◆ **Activity**:
Output the listing exactly, leaving out no line.
___
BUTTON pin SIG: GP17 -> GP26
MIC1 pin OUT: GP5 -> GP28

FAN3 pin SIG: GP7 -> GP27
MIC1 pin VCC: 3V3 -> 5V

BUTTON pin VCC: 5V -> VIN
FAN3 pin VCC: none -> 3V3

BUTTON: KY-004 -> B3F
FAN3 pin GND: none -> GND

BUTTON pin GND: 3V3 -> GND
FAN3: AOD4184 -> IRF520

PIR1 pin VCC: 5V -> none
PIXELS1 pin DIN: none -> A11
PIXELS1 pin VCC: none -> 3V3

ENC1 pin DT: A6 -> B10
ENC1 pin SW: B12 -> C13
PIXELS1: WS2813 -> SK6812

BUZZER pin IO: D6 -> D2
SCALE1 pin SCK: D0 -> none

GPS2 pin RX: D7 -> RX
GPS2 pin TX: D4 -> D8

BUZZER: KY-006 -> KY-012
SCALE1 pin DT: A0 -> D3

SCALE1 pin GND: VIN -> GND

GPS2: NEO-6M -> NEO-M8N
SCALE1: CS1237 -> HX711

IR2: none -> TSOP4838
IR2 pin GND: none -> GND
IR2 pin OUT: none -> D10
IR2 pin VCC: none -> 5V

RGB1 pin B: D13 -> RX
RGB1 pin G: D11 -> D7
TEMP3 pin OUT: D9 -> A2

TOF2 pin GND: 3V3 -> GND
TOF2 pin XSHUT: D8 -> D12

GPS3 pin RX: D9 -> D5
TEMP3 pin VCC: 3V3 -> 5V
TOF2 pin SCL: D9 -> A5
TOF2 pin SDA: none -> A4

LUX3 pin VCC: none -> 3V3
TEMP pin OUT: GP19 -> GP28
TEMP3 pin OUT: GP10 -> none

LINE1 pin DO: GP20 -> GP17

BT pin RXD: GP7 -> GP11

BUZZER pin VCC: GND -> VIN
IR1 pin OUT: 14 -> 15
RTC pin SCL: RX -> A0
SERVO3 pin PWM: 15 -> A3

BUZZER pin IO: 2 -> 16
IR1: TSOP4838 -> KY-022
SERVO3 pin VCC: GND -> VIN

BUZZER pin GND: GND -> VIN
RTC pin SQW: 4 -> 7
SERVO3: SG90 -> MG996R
___
◆ **Exercise solution**:
BUTTON pin SIG: GP17 -> GP26
MIC1 pin OUT: GP5 -> GP28

FAN3 pin SIG: GP7 -> GP27
MIC1 pin VCC: 3V3 -> 5V

BUTTON pin VCC: 5V -> VIN
FAN3 pin VCC: none -> 3V3

BUTTON: KY-004 -> B3F
FAN3 pin GND: none -> GND

BUTTON pin GND: 3V3 -> GND
FAN3: AOD4184 -> IRF520

PIR1 pin VCC: 5V -> none
PIXELS1 pin DIN: none -> A11
PIXELS1 pin VCC: none -> 3V3

ENC1 pin DT: A6 -> B10
ENC1 pin SW: B12 -> C13
PIXELS1: WS2813 -> SK6812

BUZZER pin IO: D6 -> D2
SCALE1 pin SCK: D0 -> none

GPS2 pin RX: D7 -> RX
GPS2 pin TX: D4 -> D8

BUZZER: KY-006 -> KY-012
SCALE1 pin DT: A0 -> D3

SCALE1 pin GND: VIN -> GND

GPS2: NEO-6M -> NEO-M8N
SCALE1: CS1237 -> HX711

IR2: none -> TSOP4838
IR2 pin GND: none -> GND
IR2 pin OUT: none -> D10
IR2 pin VCC: none -> 5V

RGB1 pin B: D13 -> RX
RGB1 pin G: D11 -> D7
TEMP3 pin OUT: D9 -> A2

TOF2 pin GND: 3V3 -> GND
TOF2 pin XSHUT: D8 -> D12

GPS3 pin RX: D9 -> D5
TEMP3 pin VCC: 3V3 -> 5V
TOF2 pin SCL: D9 -> A5
TOF2 pin SDA: none -> A4

LUX3 pin VCC: none -> 3V3
TEMP pin OUT: GP19 -> GP28
TEMP3 pin OUT: GP10 -> none

LINE1 pin DO: GP20 -> GP17

BT pin RXD: GP7 -> GP11

BUZZER pin VCC: GND -> VIN
IR1 pin OUT: 14 -> 15
RTC pin SCL: RX -> A0
SERVO3 pin PWM: 15 -> A3

BUZZER pin IO: 2 -> 16
IR1: TSOP4838 -> KY-022
SERVO3 pin VCC: GND -> VIN

BUZZER pin GND: GND -> VIN
RTC pin SQW: 4 -> 7
SERVO3: SG90 -> MG996R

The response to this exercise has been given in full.